- The problem -
Would you please output the records exactly as they appear below?

(Colored object listings)
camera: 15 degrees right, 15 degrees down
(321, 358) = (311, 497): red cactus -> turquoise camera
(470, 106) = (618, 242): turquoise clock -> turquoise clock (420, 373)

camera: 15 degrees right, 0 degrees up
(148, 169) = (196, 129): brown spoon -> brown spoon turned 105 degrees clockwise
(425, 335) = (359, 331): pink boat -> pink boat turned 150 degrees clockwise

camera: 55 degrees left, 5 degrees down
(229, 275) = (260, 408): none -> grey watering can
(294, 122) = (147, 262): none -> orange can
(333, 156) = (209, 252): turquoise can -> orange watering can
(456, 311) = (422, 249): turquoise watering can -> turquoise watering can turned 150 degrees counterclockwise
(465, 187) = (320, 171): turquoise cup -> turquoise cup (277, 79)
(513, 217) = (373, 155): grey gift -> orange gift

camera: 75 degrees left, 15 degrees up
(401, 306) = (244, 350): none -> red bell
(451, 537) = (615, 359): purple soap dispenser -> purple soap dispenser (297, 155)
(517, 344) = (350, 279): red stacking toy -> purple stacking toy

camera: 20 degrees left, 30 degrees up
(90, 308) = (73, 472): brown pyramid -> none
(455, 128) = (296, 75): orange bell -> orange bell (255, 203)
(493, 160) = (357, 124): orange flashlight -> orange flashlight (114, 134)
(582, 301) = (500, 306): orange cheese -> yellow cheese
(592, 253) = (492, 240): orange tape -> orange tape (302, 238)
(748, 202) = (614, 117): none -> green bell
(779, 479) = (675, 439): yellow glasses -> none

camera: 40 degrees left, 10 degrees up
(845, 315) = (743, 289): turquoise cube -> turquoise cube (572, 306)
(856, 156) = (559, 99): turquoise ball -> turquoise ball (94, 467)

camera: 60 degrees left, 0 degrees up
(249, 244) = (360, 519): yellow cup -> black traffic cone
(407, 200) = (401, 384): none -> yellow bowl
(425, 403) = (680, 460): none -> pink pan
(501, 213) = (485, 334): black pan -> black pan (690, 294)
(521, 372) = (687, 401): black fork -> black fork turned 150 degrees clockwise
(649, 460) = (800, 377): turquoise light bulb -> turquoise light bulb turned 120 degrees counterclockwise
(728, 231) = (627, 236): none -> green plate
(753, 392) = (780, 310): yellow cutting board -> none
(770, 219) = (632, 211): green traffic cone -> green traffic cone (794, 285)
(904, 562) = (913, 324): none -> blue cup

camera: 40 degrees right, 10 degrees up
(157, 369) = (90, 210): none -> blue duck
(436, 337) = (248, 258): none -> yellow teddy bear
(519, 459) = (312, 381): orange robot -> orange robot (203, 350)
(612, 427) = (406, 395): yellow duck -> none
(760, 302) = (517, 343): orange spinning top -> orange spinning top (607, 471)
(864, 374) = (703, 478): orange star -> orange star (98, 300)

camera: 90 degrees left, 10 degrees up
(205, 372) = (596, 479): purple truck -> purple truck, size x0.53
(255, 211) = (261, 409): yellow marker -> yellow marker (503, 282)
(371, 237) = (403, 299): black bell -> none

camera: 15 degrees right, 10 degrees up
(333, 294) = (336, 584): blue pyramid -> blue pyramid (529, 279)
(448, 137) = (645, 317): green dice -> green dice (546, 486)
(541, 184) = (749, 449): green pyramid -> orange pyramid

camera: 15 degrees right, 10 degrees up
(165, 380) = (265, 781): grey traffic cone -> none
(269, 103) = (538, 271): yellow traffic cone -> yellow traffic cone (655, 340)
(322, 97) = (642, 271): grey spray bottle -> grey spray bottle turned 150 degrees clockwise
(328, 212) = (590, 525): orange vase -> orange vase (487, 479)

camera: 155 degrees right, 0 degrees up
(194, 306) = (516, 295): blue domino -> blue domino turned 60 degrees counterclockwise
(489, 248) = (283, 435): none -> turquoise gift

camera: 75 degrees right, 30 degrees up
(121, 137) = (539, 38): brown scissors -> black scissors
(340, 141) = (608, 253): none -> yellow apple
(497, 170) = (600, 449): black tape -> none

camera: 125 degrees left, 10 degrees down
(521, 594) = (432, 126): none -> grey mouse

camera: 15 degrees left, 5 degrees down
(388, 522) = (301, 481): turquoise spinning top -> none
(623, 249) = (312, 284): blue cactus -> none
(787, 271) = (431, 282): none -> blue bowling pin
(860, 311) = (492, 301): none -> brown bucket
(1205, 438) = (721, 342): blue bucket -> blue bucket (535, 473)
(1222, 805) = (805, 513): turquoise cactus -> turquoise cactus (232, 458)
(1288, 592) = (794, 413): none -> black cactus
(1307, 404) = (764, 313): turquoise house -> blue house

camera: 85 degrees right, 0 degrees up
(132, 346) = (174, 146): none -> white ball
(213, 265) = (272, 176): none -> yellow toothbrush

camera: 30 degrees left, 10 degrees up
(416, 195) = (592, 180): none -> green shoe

- Final answer -
camera: 15 degrees right, 15 degrees down
(321, 358) = (311, 497): red cactus -> turquoise camera
(470, 106) = (618, 242): turquoise clock -> turquoise clock (420, 373)

camera: 15 degrees right, 0 degrees up
(148, 169) = (196, 129): brown spoon -> brown spoon turned 105 degrees clockwise
(425, 335) = (359, 331): pink boat -> pink boat turned 150 degrees clockwise

camera: 55 degrees left, 5 degrees down
(229, 275) = (260, 408): none -> grey watering can
(294, 122) = (147, 262): none -> orange can
(333, 156) = (209, 252): turquoise can -> orange watering can
(456, 311) = (422, 249): turquoise watering can -> turquoise watering can turned 150 degrees counterclockwise
(465, 187) = (320, 171): turquoise cup -> turquoise cup (277, 79)
(513, 217) = (373, 155): grey gift -> orange gift

camera: 75 degrees left, 15 degrees up
(401, 306) = (244, 350): none -> red bell
(451, 537) = (615, 359): purple soap dispenser -> purple soap dispenser (297, 155)
(517, 344) = (350, 279): red stacking toy -> purple stacking toy

camera: 20 degrees left, 30 degrees up
(90, 308) = (73, 472): brown pyramid -> none
(455, 128) = (296, 75): orange bell -> orange bell (255, 203)
(493, 160) = (357, 124): orange flashlight -> orange flashlight (114, 134)
(582, 301) = (500, 306): orange cheese -> yellow cheese
(592, 253) = (492, 240): orange tape -> orange tape (302, 238)
(748, 202) = (614, 117): none -> green bell
(779, 479) = (675, 439): yellow glasses -> none

camera: 40 degrees left, 10 degrees up
(845, 315) = (743, 289): turquoise cube -> turquoise cube (572, 306)
(856, 156) = (559, 99): turquoise ball -> turquoise ball (94, 467)

camera: 60 degrees left, 0 degrees up
(249, 244) = (360, 519): yellow cup -> black traffic cone
(407, 200) = (401, 384): none -> yellow bowl
(425, 403) = (680, 460): none -> pink pan
(501, 213) = (485, 334): black pan -> black pan (690, 294)
(521, 372) = (687, 401): black fork -> black fork turned 150 degrees clockwise
(649, 460) = (800, 377): turquoise light bulb -> turquoise light bulb turned 120 degrees counterclockwise
(728, 231) = (627, 236): none -> green plate
(753, 392) = (780, 310): yellow cutting board -> none
(770, 219) = (632, 211): green traffic cone -> green traffic cone (794, 285)
(904, 562) = (913, 324): none -> blue cup

camera: 40 degrees right, 10 degrees up
(157, 369) = (90, 210): none -> blue duck
(436, 337) = (248, 258): none -> yellow teddy bear
(519, 459) = (312, 381): orange robot -> orange robot (203, 350)
(612, 427) = (406, 395): yellow duck -> none
(760, 302) = (517, 343): orange spinning top -> orange spinning top (607, 471)
(864, 374) = (703, 478): orange star -> orange star (98, 300)

camera: 90 degrees left, 10 degrees up
(205, 372) = (596, 479): purple truck -> purple truck, size x0.53
(255, 211) = (261, 409): yellow marker -> yellow marker (503, 282)
(371, 237) = (403, 299): black bell -> none

camera: 15 degrees right, 10 degrees up
(333, 294) = (336, 584): blue pyramid -> blue pyramid (529, 279)
(448, 137) = (645, 317): green dice -> green dice (546, 486)
(541, 184) = (749, 449): green pyramid -> orange pyramid

camera: 15 degrees right, 10 degrees up
(165, 380) = (265, 781): grey traffic cone -> none
(269, 103) = (538, 271): yellow traffic cone -> yellow traffic cone (655, 340)
(322, 97) = (642, 271): grey spray bottle -> grey spray bottle turned 150 degrees clockwise
(328, 212) = (590, 525): orange vase -> orange vase (487, 479)

camera: 155 degrees right, 0 degrees up
(194, 306) = (516, 295): blue domino -> blue domino turned 60 degrees counterclockwise
(489, 248) = (283, 435): none -> turquoise gift

camera: 75 degrees right, 30 degrees up
(121, 137) = (539, 38): brown scissors -> black scissors
(340, 141) = (608, 253): none -> yellow apple
(497, 170) = (600, 449): black tape -> none

camera: 125 degrees left, 10 degrees down
(521, 594) = (432, 126): none -> grey mouse

camera: 15 degrees left, 5 degrees down
(388, 522) = (301, 481): turquoise spinning top -> none
(623, 249) = (312, 284): blue cactus -> none
(787, 271) = (431, 282): none -> blue bowling pin
(860, 311) = (492, 301): none -> brown bucket
(1205, 438) = (721, 342): blue bucket -> blue bucket (535, 473)
(1222, 805) = (805, 513): turquoise cactus -> turquoise cactus (232, 458)
(1288, 592) = (794, 413): none -> black cactus
(1307, 404) = (764, 313): turquoise house -> blue house

camera: 85 degrees right, 0 degrees up
(132, 346) = (174, 146): none -> white ball
(213, 265) = (272, 176): none -> yellow toothbrush

camera: 30 degrees left, 10 degrees up
(416, 195) = (592, 180): none -> green shoe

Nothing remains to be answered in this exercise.